*Exercise aim*
Except for the pictures, retype the records that follow exactly.

*Supplied entries*
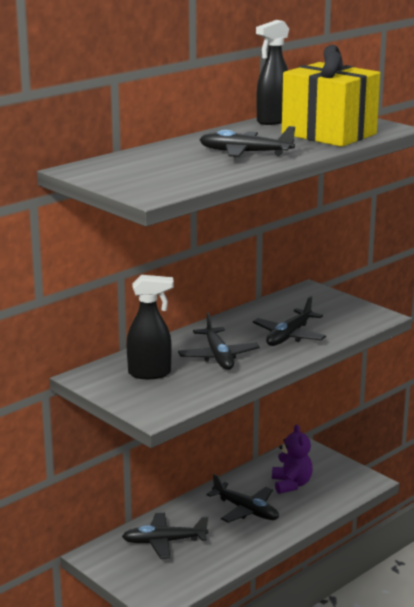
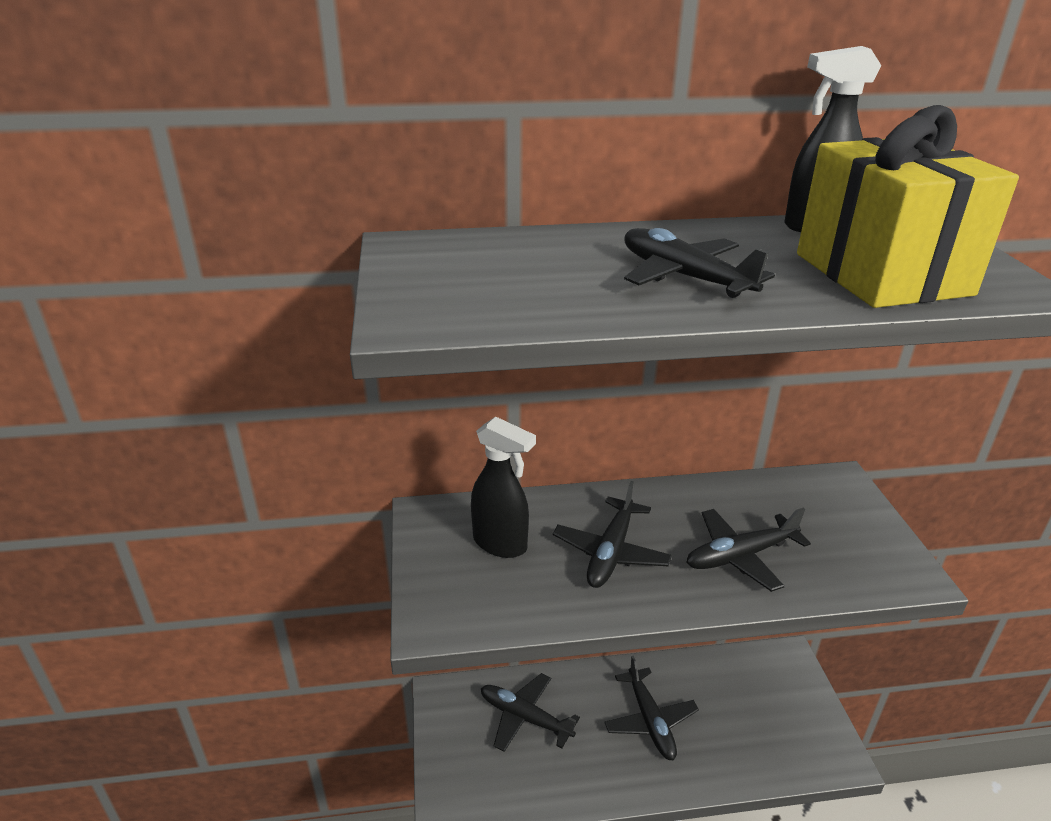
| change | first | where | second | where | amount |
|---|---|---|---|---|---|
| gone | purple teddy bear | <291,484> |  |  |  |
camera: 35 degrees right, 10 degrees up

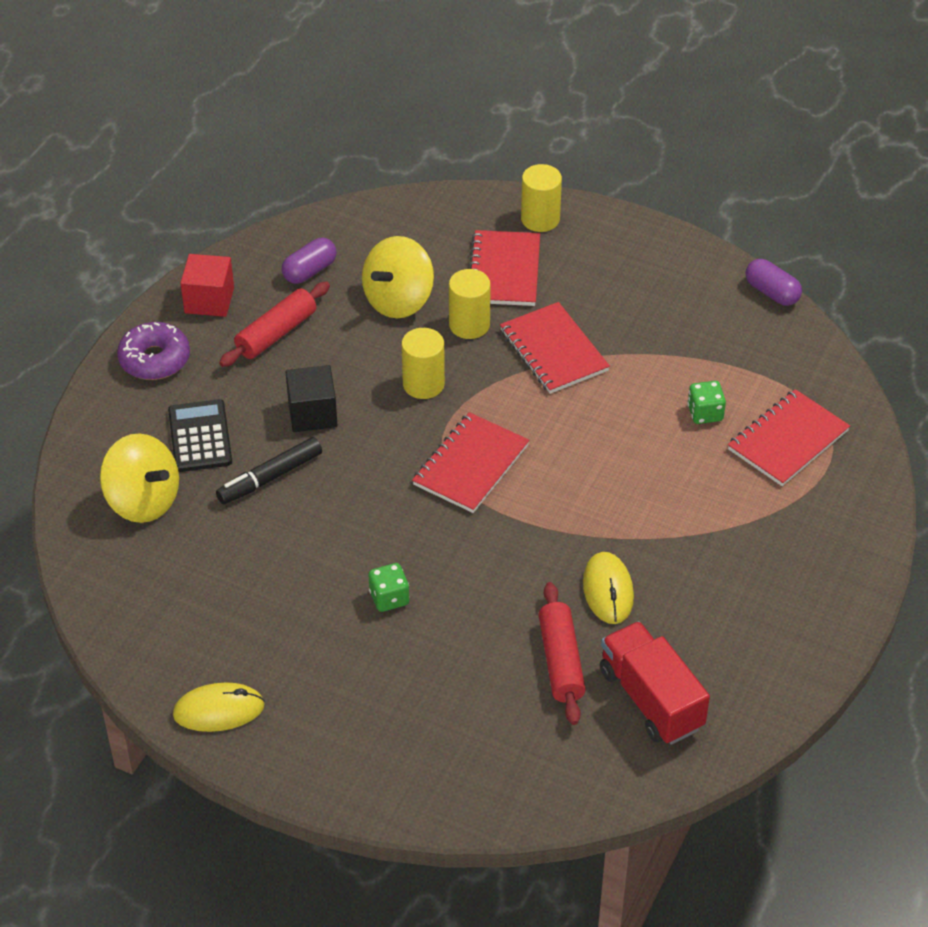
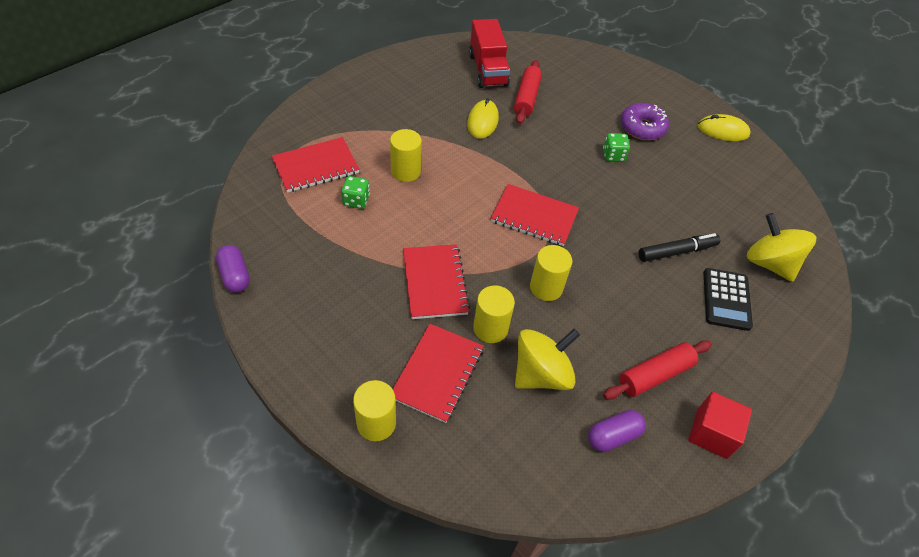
| change | first | where | second | where | amount |
|---|---|---|---|---|---|
| shifted | purple donut | <155,359> |  | <642,127> |  |
| gone | black cube | <312,413> |  |  |  |
| rotated | red notebook | <470,465> |  | <534,216> | 60 degrees clockwise |
| new |  |  | yellow cylinder | <405,171> |  |
camera: 165 degrees left, 5 degrees up

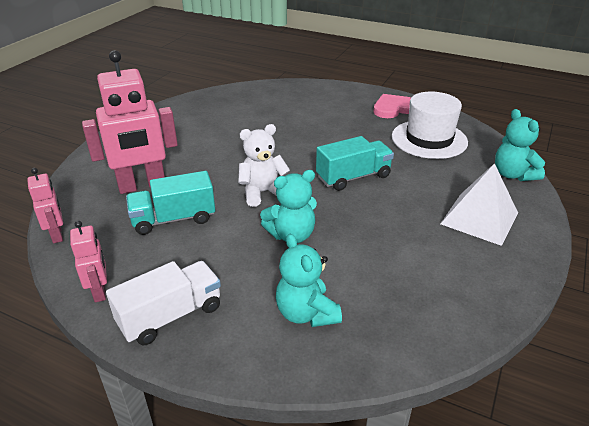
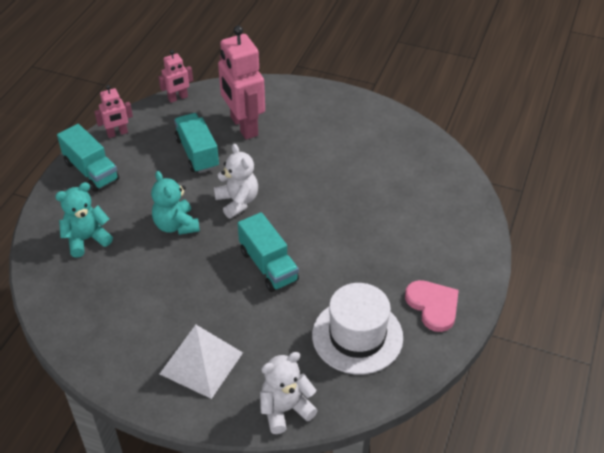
| change | first | where | second | where | amount |
|---|---|---|---|---|---|
| repainted | turquoise teddy bear | <513,174> | white teddy bear | <285,409> |  |
| repainted | white truck | <170,316> | turquoise truck | <91,171> |  |
camera: 85 degrees right, 10 degrees up

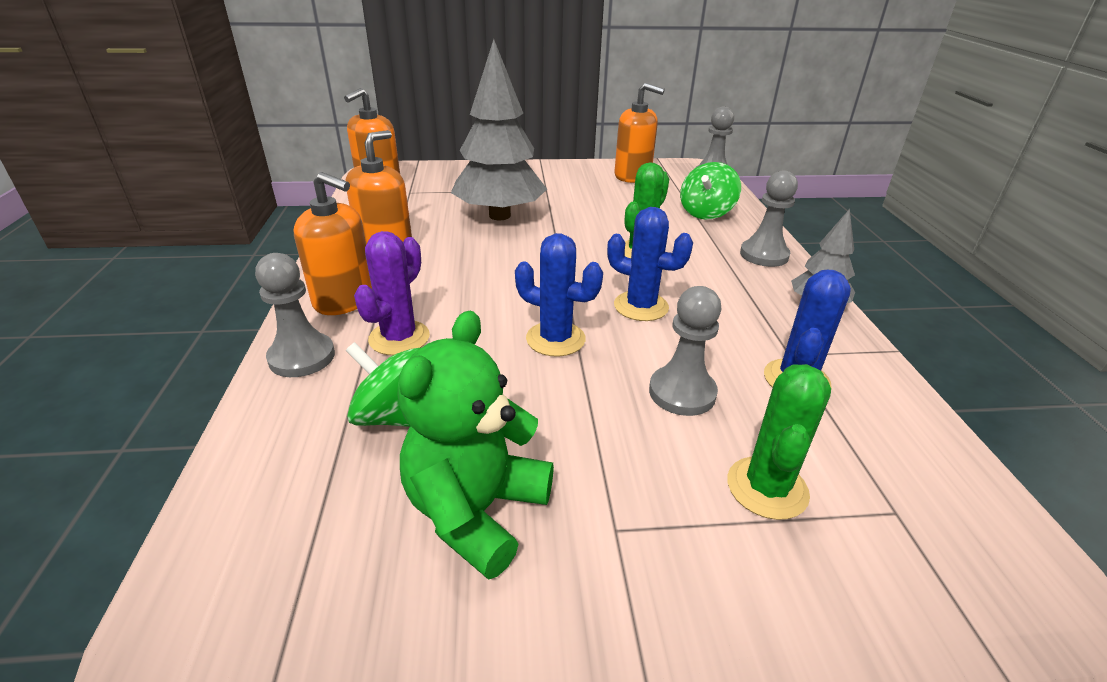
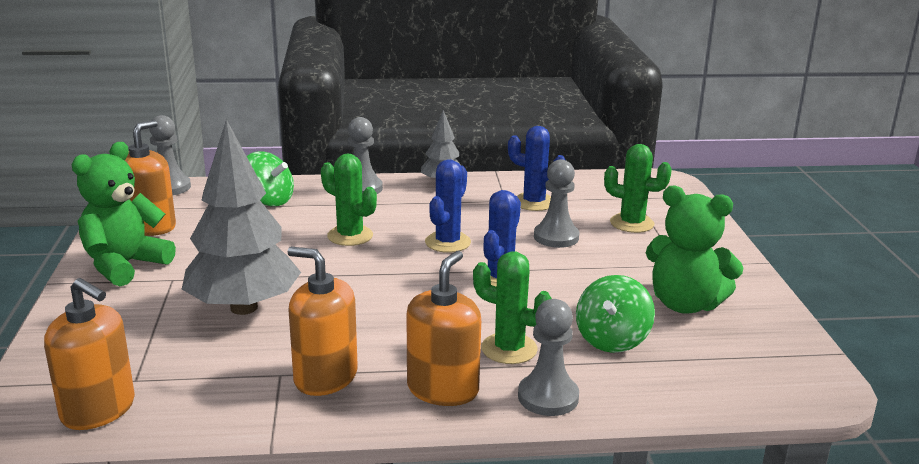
| change | first | where | second | where | amount |
|---|---|---|---|---|---|
| repainted | purple cactus | <399,338> | green cactus | <509,349> |  |
| new |  |  | green teddy bear | <125,265> |  |
camera: 90 degrees left, 10 degrees down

*Response box*
| change | first | where | second | where | amount |
|---|---|---|---|---|---|
| gone | purple teddy bear | <291,484> |  |  |  |
camera: 35 degrees right, 10 degrees up

| change | first | where | second | where | amount |
|---|---|---|---|---|---|
| shifted | purple donut | <155,359> |  | <642,127> |  |
| gone | black cube | <312,413> |  |  |  |
| rotated | red notebook | <470,465> |  | <534,216> | 60 degrees clockwise |
| new |  |  | yellow cylinder | <405,171> |  |
camera: 165 degrees left, 5 degrees up

| change | first | where | second | where | amount |
|---|---|---|---|---|---|
| repainted | turquoise teddy bear | <513,174> | white teddy bear | <285,409> |  |
| repainted | white truck | <170,316> | turquoise truck | <91,171> |  |
camera: 85 degrees right, 10 degrees up

| change | first | where | second | where | amount |
|---|---|---|---|---|---|
| repainted | purple cactus | <399,338> | green cactus | <509,349> |  |
| new |  |  | green teddy bear | <125,265> |  |
camera: 90 degrees left, 10 degrees down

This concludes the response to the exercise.